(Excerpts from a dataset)
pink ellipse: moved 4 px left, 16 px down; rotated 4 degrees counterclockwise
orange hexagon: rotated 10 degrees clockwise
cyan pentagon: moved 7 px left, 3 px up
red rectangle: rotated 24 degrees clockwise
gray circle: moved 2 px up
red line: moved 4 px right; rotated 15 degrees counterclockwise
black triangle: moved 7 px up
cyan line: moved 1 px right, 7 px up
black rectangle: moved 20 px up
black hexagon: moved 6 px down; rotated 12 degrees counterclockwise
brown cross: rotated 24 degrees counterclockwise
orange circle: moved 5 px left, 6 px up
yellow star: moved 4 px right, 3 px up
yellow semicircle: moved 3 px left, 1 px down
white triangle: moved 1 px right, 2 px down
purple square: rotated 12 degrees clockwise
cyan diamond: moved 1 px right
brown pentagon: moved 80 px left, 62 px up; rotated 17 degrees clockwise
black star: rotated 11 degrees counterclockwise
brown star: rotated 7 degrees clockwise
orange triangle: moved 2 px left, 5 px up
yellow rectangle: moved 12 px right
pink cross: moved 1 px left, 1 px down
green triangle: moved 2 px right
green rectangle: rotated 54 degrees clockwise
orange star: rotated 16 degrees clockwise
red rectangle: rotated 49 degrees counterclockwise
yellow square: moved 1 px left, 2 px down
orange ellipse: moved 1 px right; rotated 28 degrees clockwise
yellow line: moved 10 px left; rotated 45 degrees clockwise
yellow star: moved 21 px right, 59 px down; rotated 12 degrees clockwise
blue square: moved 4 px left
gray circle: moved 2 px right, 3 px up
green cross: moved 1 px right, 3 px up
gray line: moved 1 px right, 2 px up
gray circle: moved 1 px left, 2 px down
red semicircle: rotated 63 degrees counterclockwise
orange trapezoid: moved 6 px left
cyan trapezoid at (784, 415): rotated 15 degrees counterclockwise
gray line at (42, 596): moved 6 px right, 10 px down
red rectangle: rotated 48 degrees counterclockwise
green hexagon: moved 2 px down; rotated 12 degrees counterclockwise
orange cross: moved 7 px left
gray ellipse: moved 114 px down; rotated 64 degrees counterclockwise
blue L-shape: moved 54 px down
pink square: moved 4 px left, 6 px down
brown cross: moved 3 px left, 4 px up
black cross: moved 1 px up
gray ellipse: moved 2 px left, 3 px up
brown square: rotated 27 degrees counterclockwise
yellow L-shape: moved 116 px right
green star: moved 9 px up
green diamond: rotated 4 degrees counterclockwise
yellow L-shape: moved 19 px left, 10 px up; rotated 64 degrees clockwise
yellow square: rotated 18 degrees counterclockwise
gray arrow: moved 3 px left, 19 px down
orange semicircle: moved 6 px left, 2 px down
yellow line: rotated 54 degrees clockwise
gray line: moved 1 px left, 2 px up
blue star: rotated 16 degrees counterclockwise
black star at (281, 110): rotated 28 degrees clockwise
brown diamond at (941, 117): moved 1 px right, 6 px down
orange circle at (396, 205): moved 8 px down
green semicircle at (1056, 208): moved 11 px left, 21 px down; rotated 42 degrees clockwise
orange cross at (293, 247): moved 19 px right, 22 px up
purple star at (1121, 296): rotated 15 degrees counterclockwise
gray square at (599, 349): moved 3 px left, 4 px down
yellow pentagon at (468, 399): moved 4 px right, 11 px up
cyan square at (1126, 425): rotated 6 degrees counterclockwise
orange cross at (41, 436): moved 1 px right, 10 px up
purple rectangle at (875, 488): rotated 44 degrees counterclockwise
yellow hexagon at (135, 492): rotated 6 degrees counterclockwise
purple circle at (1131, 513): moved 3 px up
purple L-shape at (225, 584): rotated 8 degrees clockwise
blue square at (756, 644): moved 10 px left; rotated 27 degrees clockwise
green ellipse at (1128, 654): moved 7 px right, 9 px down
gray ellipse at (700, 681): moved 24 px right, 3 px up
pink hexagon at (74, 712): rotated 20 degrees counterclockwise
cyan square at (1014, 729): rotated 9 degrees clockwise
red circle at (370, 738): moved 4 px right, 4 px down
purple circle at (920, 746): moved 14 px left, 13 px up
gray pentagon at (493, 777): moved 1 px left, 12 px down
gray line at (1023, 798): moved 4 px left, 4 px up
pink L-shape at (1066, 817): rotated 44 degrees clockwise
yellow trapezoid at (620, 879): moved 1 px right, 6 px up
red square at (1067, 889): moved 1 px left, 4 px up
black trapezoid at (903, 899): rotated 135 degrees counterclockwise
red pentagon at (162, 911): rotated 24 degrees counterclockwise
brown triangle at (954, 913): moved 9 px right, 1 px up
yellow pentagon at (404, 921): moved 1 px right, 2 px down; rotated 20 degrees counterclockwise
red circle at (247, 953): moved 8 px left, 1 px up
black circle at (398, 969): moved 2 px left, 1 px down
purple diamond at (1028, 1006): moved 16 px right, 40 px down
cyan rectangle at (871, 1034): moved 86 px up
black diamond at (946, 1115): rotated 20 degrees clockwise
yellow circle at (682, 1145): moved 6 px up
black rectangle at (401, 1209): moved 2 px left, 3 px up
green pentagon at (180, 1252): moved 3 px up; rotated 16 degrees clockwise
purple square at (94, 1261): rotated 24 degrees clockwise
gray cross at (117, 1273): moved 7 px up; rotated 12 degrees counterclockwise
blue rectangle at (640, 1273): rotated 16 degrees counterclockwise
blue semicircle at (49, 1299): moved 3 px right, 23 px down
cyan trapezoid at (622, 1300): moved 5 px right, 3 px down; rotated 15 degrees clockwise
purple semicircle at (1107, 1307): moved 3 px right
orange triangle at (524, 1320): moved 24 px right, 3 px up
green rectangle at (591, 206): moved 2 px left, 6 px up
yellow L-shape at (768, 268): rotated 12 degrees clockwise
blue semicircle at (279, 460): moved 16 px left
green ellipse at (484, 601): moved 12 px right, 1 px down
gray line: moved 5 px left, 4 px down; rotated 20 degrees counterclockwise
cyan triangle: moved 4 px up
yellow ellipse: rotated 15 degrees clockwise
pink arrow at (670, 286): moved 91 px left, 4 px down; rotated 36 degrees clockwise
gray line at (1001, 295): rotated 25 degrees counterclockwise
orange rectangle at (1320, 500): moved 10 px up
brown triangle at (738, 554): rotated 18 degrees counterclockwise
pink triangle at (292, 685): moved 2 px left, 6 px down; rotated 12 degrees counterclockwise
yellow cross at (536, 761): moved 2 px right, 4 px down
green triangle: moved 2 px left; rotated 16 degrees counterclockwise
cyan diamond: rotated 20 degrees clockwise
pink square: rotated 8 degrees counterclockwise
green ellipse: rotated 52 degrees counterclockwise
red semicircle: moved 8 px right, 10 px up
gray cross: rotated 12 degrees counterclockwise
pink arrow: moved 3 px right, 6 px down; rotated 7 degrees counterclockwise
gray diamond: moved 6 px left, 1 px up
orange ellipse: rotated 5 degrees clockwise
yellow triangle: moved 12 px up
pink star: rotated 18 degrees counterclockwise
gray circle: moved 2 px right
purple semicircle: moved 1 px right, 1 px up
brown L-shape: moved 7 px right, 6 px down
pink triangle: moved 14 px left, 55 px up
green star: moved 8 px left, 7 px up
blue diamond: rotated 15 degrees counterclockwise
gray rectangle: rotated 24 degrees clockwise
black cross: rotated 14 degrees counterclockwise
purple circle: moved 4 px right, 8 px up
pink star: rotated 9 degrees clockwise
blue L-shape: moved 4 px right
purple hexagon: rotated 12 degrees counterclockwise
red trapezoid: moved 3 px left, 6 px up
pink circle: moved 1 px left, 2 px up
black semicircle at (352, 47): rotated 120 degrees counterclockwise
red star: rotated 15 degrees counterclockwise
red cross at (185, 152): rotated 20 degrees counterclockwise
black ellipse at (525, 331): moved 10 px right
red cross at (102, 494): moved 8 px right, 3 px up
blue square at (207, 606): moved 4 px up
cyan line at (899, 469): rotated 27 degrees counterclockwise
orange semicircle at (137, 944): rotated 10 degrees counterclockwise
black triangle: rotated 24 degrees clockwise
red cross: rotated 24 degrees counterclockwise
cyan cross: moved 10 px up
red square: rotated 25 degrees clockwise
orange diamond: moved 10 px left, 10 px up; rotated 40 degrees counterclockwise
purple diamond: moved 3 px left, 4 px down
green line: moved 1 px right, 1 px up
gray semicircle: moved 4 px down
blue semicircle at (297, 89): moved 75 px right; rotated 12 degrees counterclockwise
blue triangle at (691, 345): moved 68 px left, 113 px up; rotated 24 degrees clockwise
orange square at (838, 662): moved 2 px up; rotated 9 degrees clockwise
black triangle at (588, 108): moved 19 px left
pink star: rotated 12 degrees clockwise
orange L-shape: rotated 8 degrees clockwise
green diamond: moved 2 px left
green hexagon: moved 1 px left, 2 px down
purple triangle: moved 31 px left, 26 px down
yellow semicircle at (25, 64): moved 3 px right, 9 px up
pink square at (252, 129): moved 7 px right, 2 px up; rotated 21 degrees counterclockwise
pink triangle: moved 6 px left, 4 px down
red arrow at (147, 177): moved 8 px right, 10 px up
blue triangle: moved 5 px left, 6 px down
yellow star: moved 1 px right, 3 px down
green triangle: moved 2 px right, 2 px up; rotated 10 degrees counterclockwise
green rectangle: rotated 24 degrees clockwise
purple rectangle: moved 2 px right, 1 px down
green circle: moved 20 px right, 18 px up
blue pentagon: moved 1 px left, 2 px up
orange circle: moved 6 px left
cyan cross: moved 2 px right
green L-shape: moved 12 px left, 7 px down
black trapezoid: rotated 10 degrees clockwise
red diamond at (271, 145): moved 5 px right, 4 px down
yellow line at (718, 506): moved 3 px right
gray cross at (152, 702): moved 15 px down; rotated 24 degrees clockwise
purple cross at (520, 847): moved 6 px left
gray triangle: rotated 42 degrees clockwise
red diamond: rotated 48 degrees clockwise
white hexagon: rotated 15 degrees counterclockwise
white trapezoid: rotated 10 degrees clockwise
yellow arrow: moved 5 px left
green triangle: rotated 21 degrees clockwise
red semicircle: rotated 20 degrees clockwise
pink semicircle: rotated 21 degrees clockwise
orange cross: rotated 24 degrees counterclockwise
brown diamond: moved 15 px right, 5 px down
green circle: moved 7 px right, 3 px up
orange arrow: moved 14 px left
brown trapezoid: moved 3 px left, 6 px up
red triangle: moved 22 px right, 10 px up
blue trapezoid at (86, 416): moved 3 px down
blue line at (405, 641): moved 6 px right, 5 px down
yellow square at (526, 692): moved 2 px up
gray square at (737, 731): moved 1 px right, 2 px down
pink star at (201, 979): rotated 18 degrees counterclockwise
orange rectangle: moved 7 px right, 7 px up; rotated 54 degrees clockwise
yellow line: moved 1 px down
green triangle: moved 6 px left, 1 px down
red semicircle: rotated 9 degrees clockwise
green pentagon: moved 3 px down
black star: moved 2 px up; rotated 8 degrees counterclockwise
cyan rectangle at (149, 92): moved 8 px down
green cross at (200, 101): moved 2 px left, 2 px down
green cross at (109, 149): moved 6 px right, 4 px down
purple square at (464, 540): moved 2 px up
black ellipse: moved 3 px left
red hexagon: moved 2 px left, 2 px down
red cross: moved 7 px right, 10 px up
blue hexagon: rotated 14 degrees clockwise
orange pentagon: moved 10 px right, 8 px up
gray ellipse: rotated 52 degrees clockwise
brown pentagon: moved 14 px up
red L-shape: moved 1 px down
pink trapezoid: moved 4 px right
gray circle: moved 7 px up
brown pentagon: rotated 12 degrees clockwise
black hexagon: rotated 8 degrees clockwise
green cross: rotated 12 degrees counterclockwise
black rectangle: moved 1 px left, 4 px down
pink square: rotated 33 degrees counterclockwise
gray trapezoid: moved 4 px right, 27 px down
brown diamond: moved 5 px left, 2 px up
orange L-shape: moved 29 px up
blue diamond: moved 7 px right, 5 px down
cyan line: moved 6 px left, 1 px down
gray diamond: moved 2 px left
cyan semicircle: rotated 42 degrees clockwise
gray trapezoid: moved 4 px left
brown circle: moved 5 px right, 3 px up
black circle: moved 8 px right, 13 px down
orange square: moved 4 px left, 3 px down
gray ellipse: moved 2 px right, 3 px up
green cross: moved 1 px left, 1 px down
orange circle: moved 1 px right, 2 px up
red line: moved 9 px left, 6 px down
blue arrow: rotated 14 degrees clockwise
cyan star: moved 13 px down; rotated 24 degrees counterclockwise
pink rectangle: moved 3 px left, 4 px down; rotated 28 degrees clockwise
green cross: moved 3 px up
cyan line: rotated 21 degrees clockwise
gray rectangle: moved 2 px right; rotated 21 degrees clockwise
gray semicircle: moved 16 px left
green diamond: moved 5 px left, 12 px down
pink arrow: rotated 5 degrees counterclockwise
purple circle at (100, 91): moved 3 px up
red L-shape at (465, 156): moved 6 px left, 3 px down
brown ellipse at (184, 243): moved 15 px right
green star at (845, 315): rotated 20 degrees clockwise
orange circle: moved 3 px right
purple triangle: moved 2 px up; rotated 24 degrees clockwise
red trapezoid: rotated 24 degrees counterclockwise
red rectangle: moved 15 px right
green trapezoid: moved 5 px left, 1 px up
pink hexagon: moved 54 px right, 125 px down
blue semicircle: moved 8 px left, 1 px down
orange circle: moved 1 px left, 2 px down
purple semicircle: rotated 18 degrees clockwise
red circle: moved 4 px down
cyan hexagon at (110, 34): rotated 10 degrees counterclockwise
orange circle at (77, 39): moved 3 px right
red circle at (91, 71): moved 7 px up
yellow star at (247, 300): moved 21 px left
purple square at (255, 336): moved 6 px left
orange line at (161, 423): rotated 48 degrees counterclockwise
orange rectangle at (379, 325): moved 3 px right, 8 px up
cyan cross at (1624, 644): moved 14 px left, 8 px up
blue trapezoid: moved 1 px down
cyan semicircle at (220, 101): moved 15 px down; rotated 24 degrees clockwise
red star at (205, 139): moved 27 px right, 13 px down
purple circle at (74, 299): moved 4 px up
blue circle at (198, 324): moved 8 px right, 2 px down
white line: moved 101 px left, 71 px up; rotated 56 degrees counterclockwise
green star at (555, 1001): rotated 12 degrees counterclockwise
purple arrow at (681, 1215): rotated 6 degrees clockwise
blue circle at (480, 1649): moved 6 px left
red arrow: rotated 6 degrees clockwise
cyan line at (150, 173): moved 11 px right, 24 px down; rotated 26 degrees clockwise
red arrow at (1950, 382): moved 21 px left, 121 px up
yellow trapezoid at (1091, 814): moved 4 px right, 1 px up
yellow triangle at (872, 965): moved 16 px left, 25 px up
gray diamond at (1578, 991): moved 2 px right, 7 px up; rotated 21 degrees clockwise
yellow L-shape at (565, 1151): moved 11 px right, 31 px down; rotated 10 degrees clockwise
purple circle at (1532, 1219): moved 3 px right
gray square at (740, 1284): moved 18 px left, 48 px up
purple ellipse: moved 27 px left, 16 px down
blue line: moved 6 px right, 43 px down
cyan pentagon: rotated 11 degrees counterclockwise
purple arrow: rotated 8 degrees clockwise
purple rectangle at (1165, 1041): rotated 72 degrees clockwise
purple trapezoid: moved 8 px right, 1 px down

[Exercise requirements]
From the records above, copy out the line with "orange circle: moved 1 px right, 2 px up", the line with "brown ellipse at", and every line between them, word for word.

[Response for this exercise]
orange circle: moved 1 px right, 2 px up
red line: moved 9 px left, 6 px down
blue arrow: rotated 14 degrees clockwise
cyan star: moved 13 px down; rotated 24 degrees counterclockwise
pink rectangle: moved 3 px left, 4 px down; rotated 28 degrees clockwise
green cross: moved 3 px up
cyan line: rotated 21 degrees clockwise
gray rectangle: moved 2 px right; rotated 21 degrees clockwise
gray semicircle: moved 16 px left
green diamond: moved 5 px left, 12 px down
pink arrow: rotated 5 degrees counterclockwise
purple circle at (100, 91): moved 3 px up
red L-shape at (465, 156): moved 6 px left, 3 px down
brown ellipse at (184, 243): moved 15 px right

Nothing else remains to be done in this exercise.